◆ TASK STATEMENT ◆
Transcribe the records below from the first line to the line that includes "(620, 204) = (758, 297): brown", inclusive, and omit the pictures.

====== RECORD EXCERPTS ======

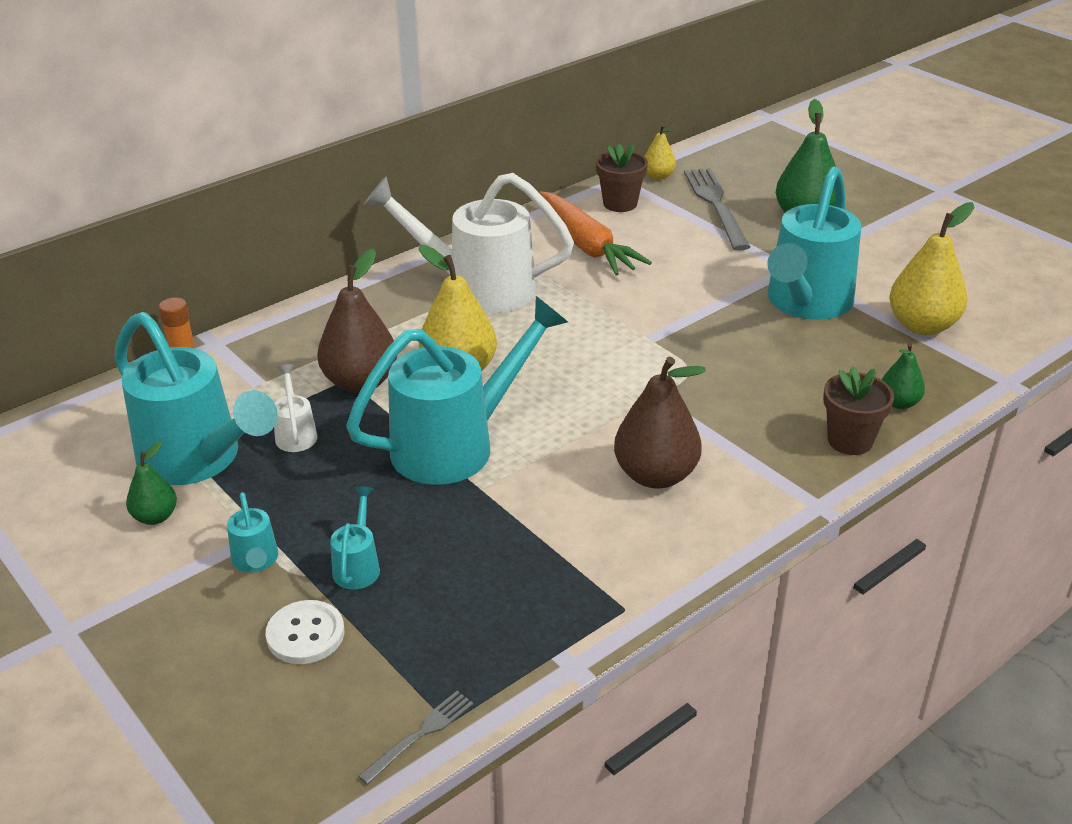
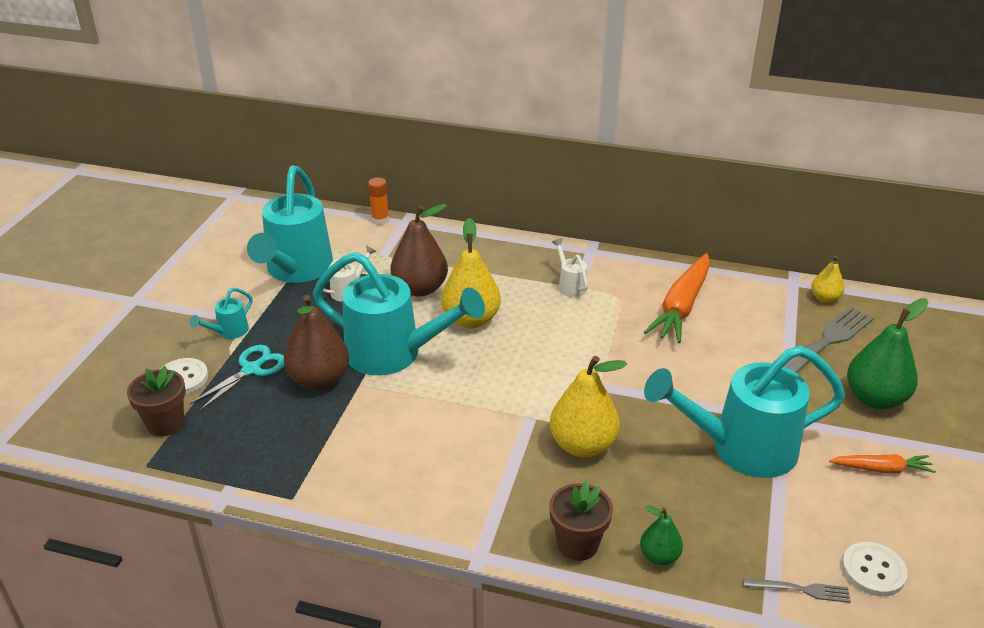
camera: 55 degrees right, 0 degrees up
(155, 517) = (239, 281): green pear -> none
(358, 566) = (251, 369): turquoise watering can -> turquoise scissors
(420, 734) = (130, 459): grey fork -> grey fork (800, 590)
(478, 288) = (570, 285): white watering can -> white watering can, size x0.42
(620, 204) = (758, 297): brown flower pot -> brown flower pot (165, 423)
(655, 475) = (440, 455): brown pear -> brown pear (319, 380)
(886, 254) = (881, 469): none -> orange carrot
(922, 326) = (792, 532): yellow pear -> yellow pear (582, 445)
(989, 310) = (873, 570): none -> white button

======

◆ EXPECTED ANSWER ◆
camera: 55 degrees right, 0 degrees up
(155, 517) = (239, 281): green pear -> none
(358, 566) = (251, 369): turquoise watering can -> turquoise scissors
(420, 734) = (130, 459): grey fork -> grey fork (800, 590)
(478, 288) = (570, 285): white watering can -> white watering can, size x0.42
(620, 204) = (758, 297): brown flower pot -> brown flower pot (165, 423)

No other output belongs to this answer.